• **Aim of the exercise**: A single number is the whole answer: the count of lines in the records where "DGND" occurs.

• **Recorded data**:
• • • • • • •

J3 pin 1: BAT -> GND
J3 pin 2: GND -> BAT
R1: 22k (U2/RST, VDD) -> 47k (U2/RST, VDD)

• • • • • • •

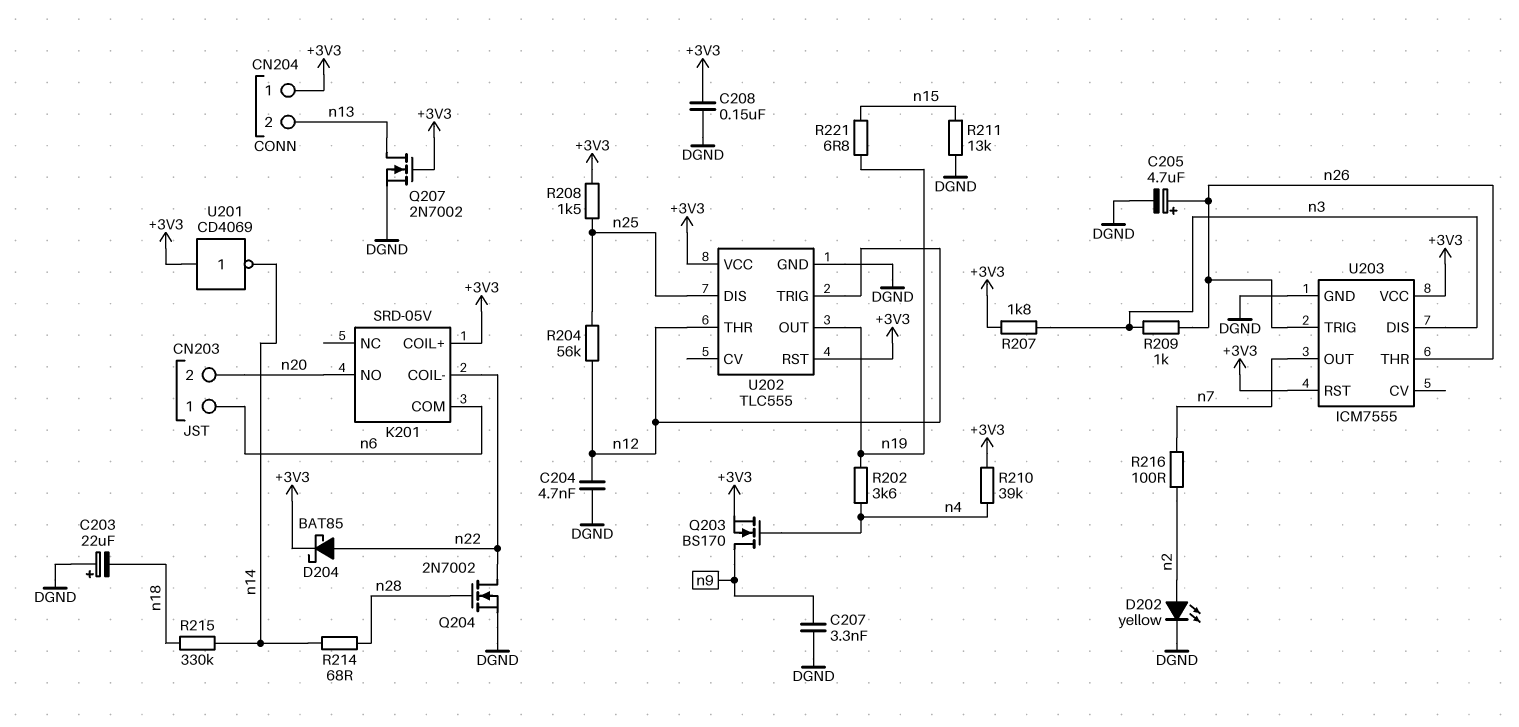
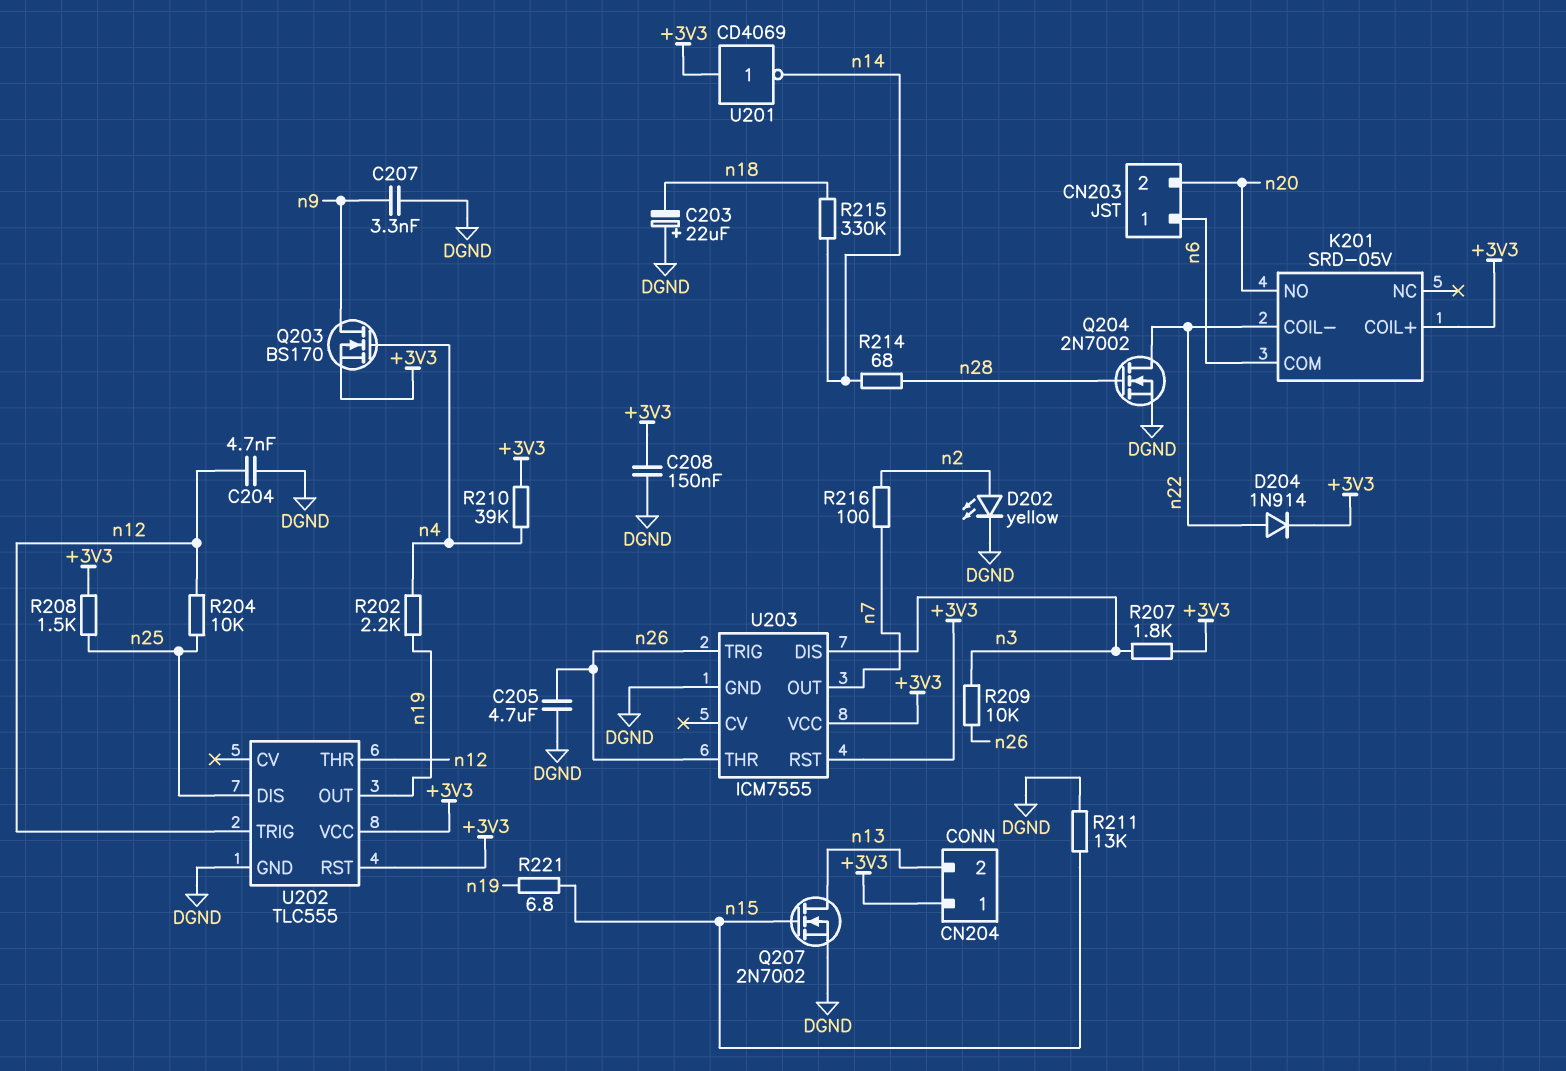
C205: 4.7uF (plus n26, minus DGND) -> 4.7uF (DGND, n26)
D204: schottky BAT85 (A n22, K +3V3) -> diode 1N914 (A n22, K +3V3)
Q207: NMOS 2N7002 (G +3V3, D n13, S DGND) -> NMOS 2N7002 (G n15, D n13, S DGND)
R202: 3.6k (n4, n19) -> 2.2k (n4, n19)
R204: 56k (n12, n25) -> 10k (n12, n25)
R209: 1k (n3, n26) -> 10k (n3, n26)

• • • • • • •

• **Response**: 2